• **DIRECTIONS FOR THIS TASK**
If pictures appear among the lines below, leave them out while you return exactly the lines from the one with "green scissors [125,596,236,674]" through the one with "camera: 40 degrees right, 5 degrees up".

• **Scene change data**
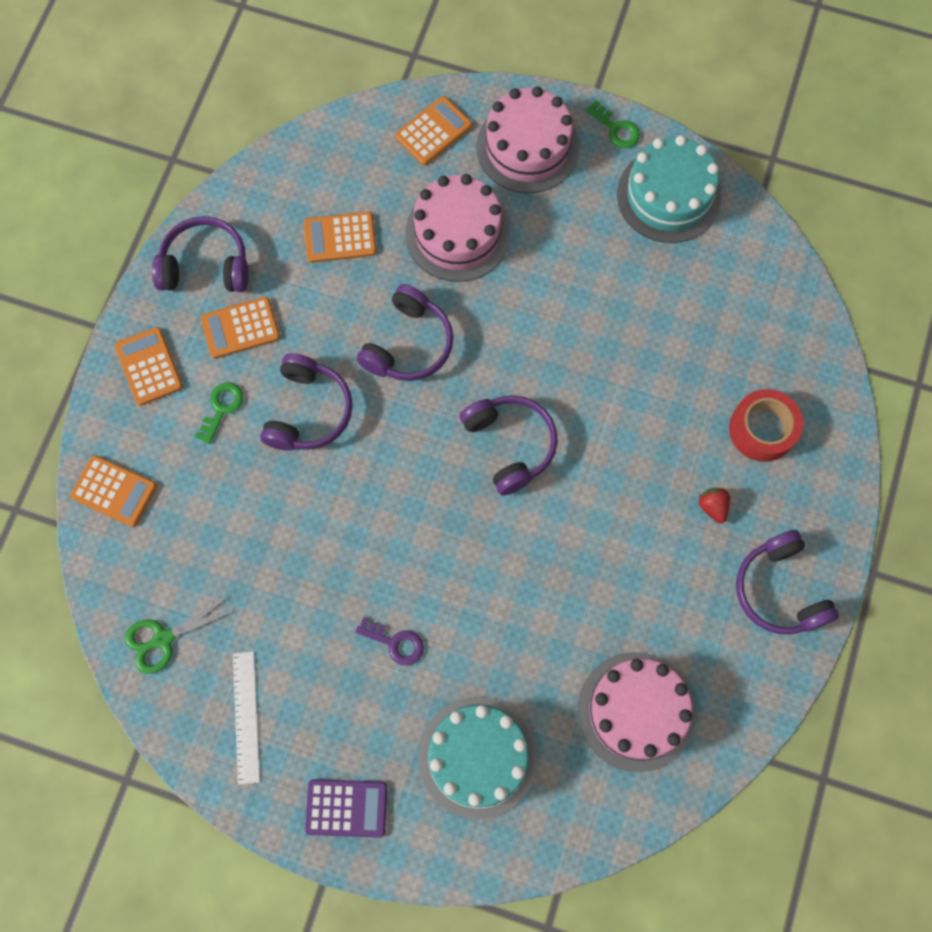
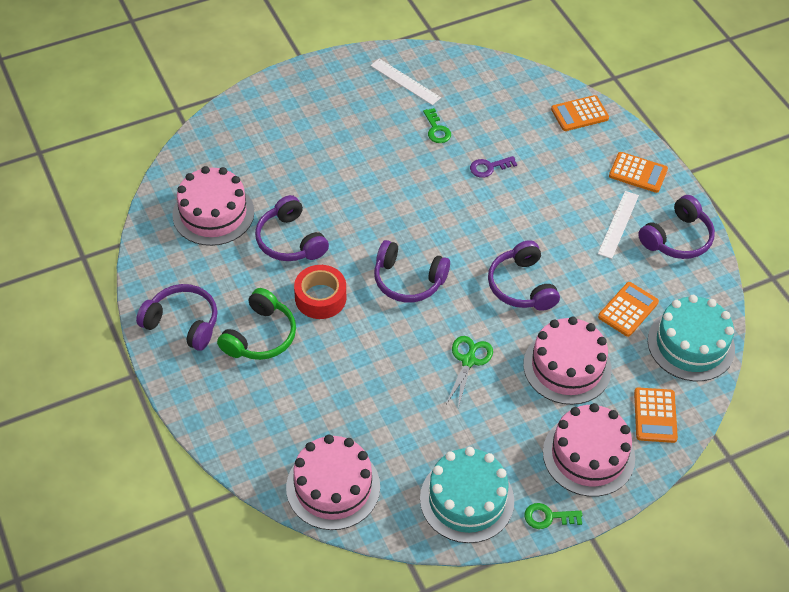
camera: 135 degrees right, 20 degrees down
green scissors [125,596,236,674] -> green scissors moved to [446,336,493,408]
green key [195,382,243,444] -> green key moved to [423,108,451,143]
orange calculator [201,297,280,359] -> white ruler [598,191,639,259]
purple headphones [260,353,353,451] -> purple headphones moved to [255,195,329,261]
purple calculator [305,779,388,838] -> none
purple key [356,617,424,666] -> purple key moved to [470,156,517,178]
turquoise cake [418,697,538,819] -> turquoise cake moved to [648,295,735,381]
red strawberry [699,488,730,524] -> green headphones [217,288,296,360]
red tape [729,389,803,462] -> red tape moved to [294,265,346,319]
none -> pink cake [286,435,380,530]

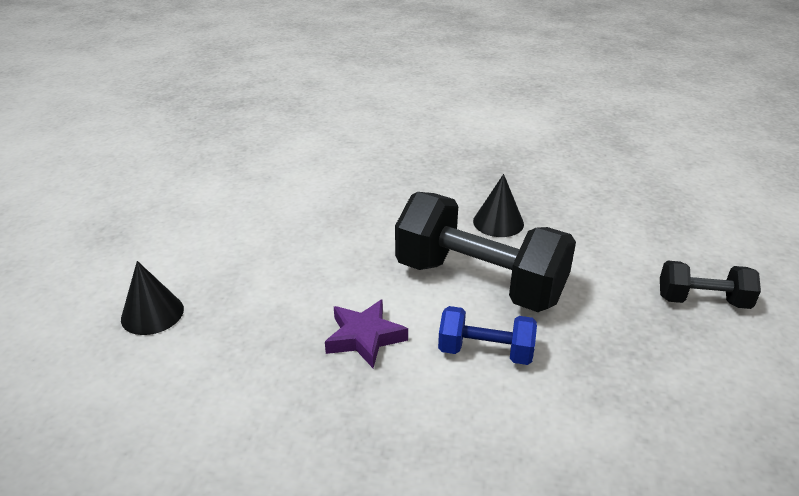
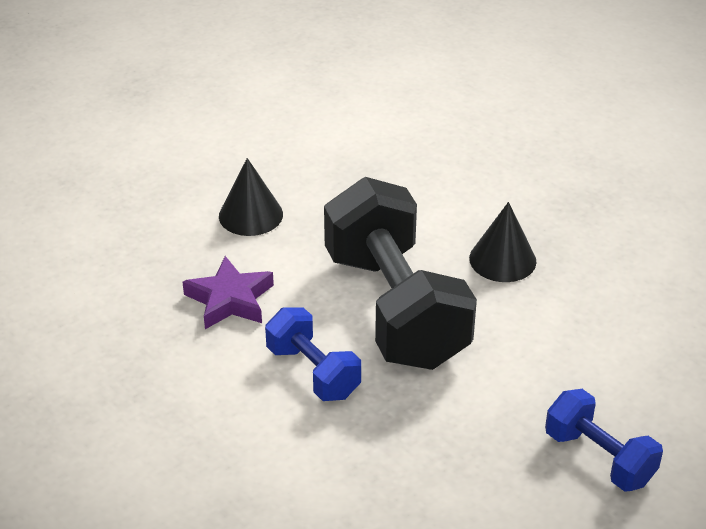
camera: 40 degrees right, 5 degrees up
black cone [121,261,184,335] -> black cone moved to [219,158,283,236]
black dumbbell [660,261,761,309] -> blue dumbbell [545,389,663,492]

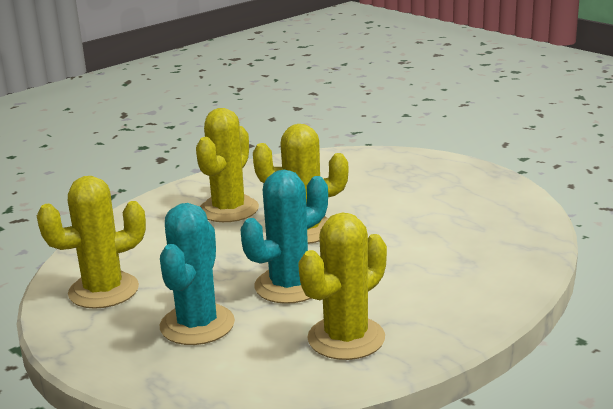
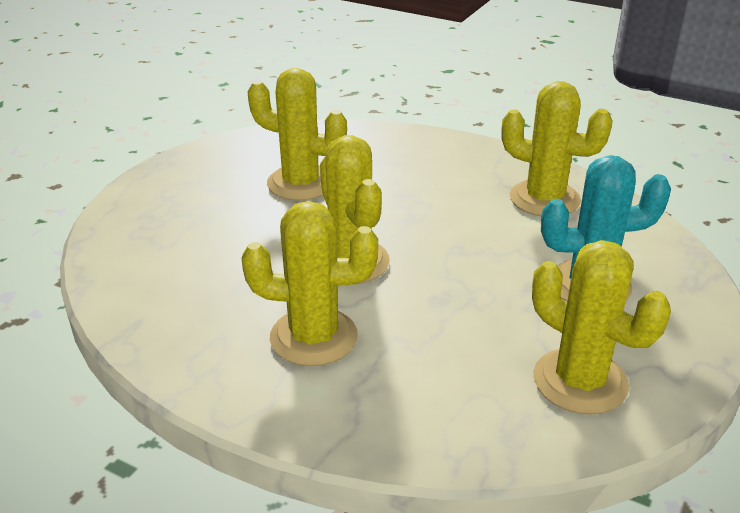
camera: 110 degrees left, 10 degrees up
turquoise cactus [241,170,328,304] -> none
none -> yellow cactus [248,68,347,201]

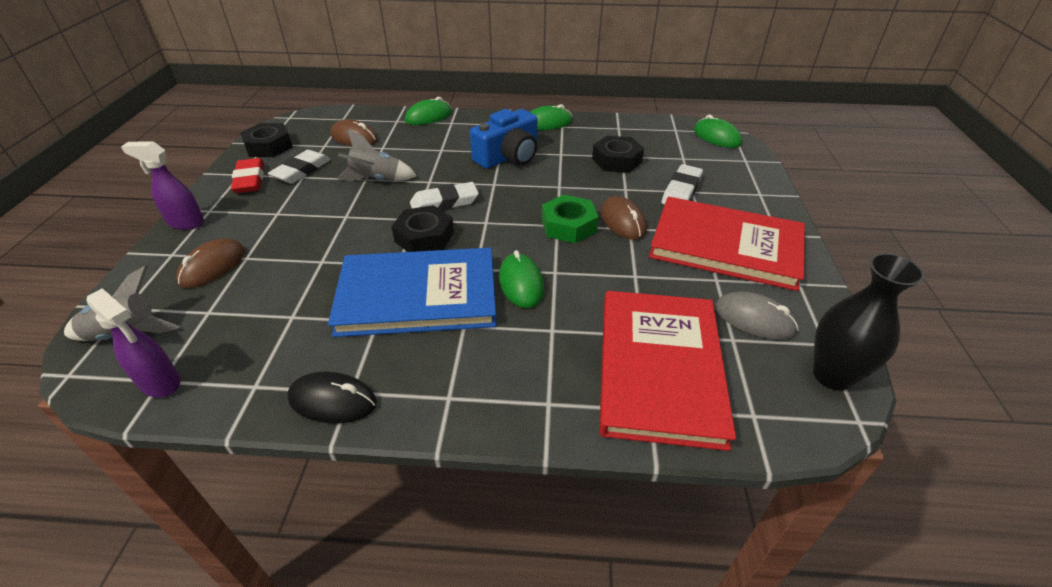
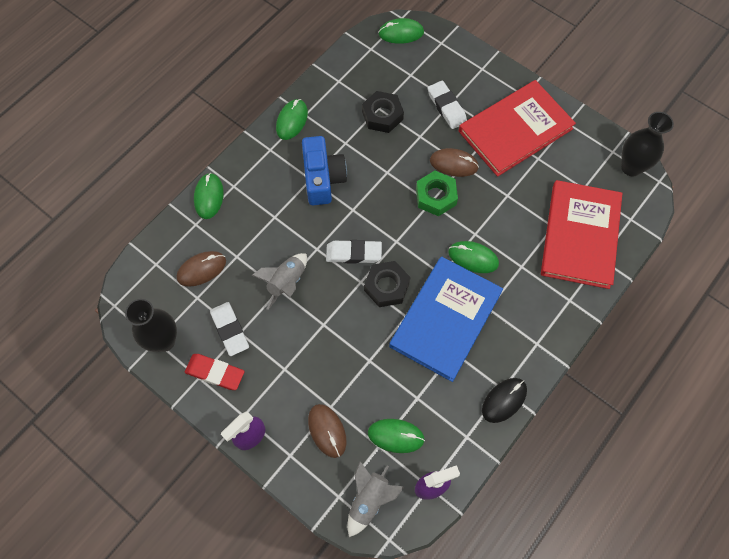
camera: 55 degrees left, 25 degrees up
black nut [240,123,293,157] -> black vase [125,299,177,352]
white eraser [410,182,479,211] -> white eraser turned 75 degrees clockwise [326,240,382,264]
red book [599,291,736,451] -> red book turned 60 degrees clockwise [541,180,622,289]
grey mouse [715,291,799,340] -> none
none -> green mouse [368,419,425,453]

• **SOLVED EXERCISE**
green scissors [125,596,236,674] -> green scissors moved to [446,336,493,408]
green key [195,382,243,444] -> green key moved to [423,108,451,143]
orange calculator [201,297,280,359] -> white ruler [598,191,639,259]
purple headphones [260,353,353,451] -> purple headphones moved to [255,195,329,261]
purple calculator [305,779,388,838] -> none
purple key [356,617,424,666] -> purple key moved to [470,156,517,178]
turquoise cake [418,697,538,819] -> turquoise cake moved to [648,295,735,381]
red strawberry [699,488,730,524] -> green headphones [217,288,296,360]
red tape [729,389,803,462] -> red tape moved to [294,265,346,319]
none -> pink cake [286,435,380,530]

camera: 40 degrees right, 5 degrees up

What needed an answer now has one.